#### Required action
Pull out every line in the data that has the string "plant" in it.

(Exercise material Opens)

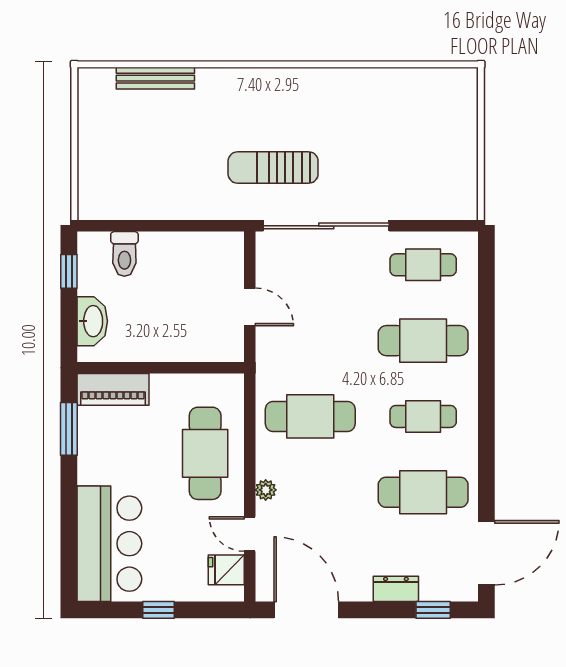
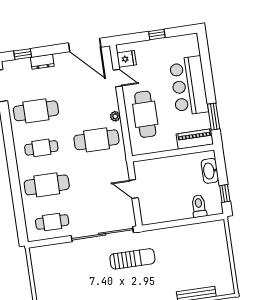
plant: (266, 490) -> (115, 116), moved
bar counter: (109, 544) -> (189, 86), moved

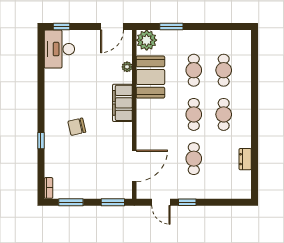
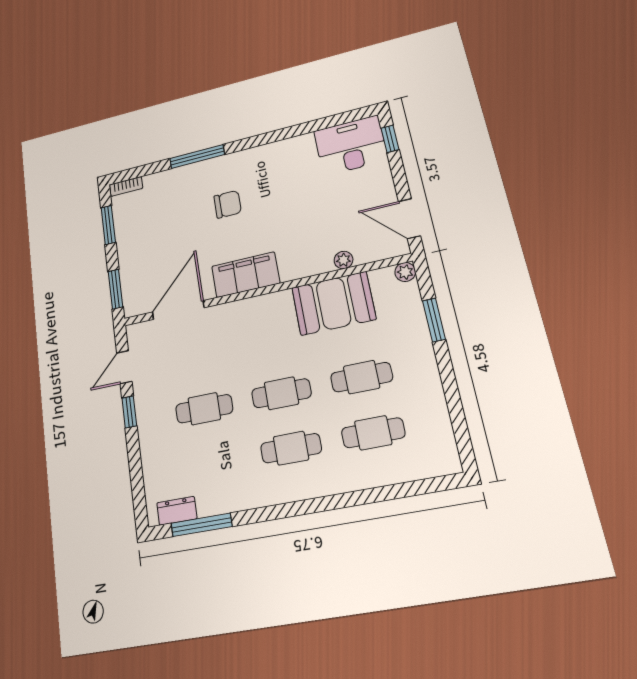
plant: (147, 40) -> (405, 272), width x0.53, depth x0.53
filing cabinet: (122, 103) -> (246, 275), moved
chair: (77, 127) -> (228, 204), turned 103
window: (41, 141) -> (197, 157), width x2.17
dresser: (245, 159) -> (177, 511), moved
door: (134, 166) -> (178, 310), swing flipped
window: (255, 169) -> (201, 525), added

(Exercise material Closes)

#### Completed exercise
plant: (266, 490) -> (115, 116), moved
plant: (147, 40) -> (405, 272), width x0.53, depth x0.53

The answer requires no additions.